::: DATA TO USE :::

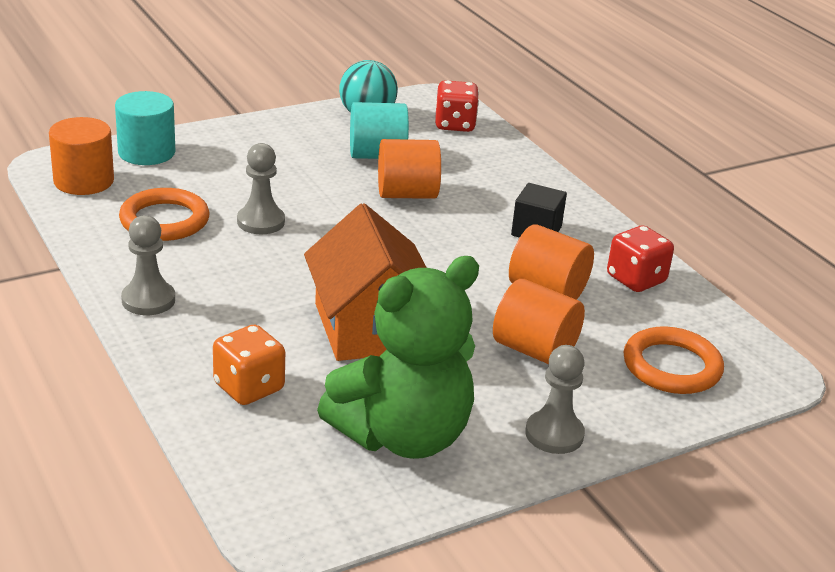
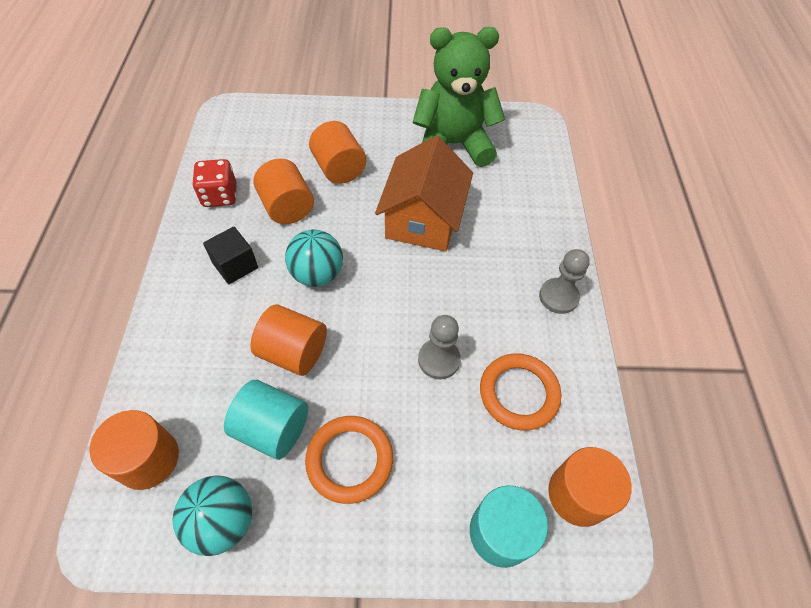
camera: 150 degrees left, 25 degrees up
(249, 387) = (519, 201): orange dice -> none
(444, 247) = (317, 274): none -> turquoise ball
(454, 125) = (148, 459): red dice -> orange cylinder
(554, 434) = (377, 120): grey pawn -> none
(672, 366) = (275, 132): orange ring -> orange ring (349, 460)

:::

## ACTION ITEM:
Check each line of the records for "orange" and copy the ones that contain it.

## PROBLEM SOLUTION:
(249, 387) = (519, 201): orange dice -> none
(454, 125) = (148, 459): red dice -> orange cylinder
(672, 366) = (275, 132): orange ring -> orange ring (349, 460)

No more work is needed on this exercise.